Before-and-after scene images
Content starts

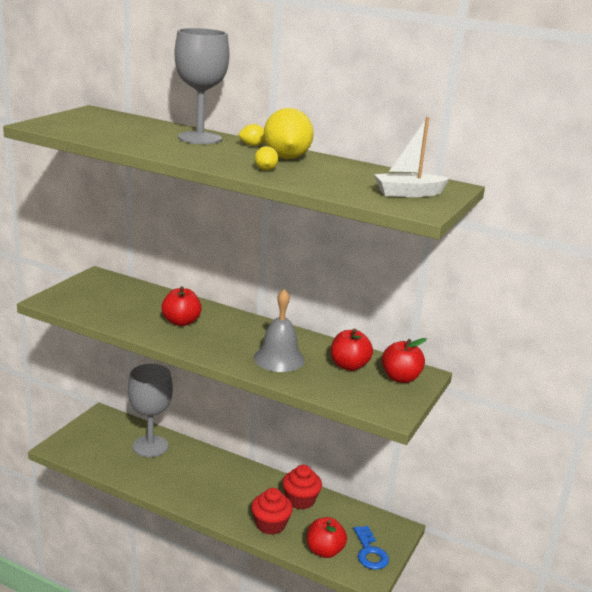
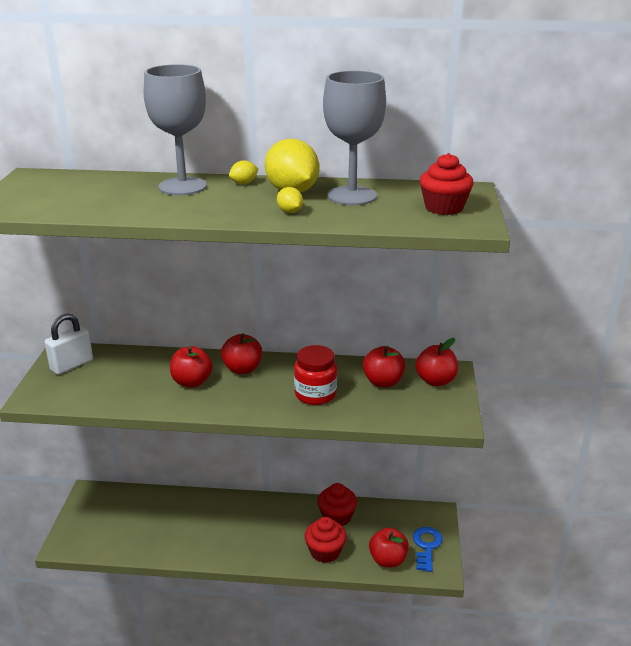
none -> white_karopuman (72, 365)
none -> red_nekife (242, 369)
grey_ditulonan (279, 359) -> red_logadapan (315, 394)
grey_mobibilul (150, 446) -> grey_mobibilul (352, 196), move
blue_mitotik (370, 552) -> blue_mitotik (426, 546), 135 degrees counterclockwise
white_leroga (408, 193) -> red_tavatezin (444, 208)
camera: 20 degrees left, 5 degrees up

Content ends

Write out only those lines that fall between the one containing "grey_ditulonan (279, 359)" and the end of the entries, the first and last included, exactly as they read.

grey_ditulonan (279, 359) -> red_logadapan (315, 394)
grey_mobibilul (150, 446) -> grey_mobibilul (352, 196), move
blue_mitotik (370, 552) -> blue_mitotik (426, 546), 135 degrees counterclockwise
white_leroga (408, 193) -> red_tavatezin (444, 208)
camera: 20 degrees left, 5 degrees up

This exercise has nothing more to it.